**WHAT TO PRODUCE:** How many lines in the entries below include the string "HALL"? Answer with the number only.

**EXERCISE MATERIAL:**
------------
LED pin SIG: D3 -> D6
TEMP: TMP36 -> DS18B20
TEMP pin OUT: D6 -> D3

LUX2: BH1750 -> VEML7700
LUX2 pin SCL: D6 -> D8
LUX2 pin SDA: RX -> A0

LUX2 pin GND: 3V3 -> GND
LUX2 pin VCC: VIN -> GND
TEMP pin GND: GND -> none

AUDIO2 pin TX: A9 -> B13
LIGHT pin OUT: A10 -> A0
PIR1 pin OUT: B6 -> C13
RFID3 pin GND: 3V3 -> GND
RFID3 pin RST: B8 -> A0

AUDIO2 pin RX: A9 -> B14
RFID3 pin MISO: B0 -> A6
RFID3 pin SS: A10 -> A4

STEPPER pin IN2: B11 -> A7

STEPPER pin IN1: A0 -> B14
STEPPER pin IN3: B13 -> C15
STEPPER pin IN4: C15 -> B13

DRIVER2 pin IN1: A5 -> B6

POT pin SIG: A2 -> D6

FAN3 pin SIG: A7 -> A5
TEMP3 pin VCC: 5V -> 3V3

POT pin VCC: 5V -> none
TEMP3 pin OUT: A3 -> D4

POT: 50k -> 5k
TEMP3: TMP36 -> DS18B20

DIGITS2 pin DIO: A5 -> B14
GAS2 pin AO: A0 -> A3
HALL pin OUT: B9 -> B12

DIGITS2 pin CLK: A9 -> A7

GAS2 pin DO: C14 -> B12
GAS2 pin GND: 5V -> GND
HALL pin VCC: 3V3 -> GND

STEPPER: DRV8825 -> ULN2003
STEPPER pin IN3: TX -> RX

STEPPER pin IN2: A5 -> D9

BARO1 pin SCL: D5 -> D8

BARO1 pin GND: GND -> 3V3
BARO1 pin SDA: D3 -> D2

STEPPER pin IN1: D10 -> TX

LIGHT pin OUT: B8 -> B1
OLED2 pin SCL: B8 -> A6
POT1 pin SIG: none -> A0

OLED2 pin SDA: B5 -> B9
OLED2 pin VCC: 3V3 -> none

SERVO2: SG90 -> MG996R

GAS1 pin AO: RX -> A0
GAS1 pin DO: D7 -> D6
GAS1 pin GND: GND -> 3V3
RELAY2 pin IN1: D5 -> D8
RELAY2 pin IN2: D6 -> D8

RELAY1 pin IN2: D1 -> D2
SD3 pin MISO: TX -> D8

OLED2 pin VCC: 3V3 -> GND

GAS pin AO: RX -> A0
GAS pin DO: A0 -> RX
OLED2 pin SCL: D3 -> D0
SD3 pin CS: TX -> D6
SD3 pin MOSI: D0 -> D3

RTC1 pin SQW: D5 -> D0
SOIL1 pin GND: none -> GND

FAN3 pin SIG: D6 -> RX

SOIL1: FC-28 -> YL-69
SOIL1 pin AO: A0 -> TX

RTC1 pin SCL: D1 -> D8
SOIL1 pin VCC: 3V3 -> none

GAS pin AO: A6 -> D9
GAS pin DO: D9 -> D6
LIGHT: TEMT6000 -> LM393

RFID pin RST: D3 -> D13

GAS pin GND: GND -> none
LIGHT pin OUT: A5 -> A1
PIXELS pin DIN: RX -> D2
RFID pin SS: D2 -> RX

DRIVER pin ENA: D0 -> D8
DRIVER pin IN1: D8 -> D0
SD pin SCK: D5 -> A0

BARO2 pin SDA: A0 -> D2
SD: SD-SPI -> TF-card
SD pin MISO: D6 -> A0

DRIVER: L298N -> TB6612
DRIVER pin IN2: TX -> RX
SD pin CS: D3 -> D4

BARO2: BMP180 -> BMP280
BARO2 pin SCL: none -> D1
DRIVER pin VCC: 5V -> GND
------------
**EXPECTED ANSWER:** 2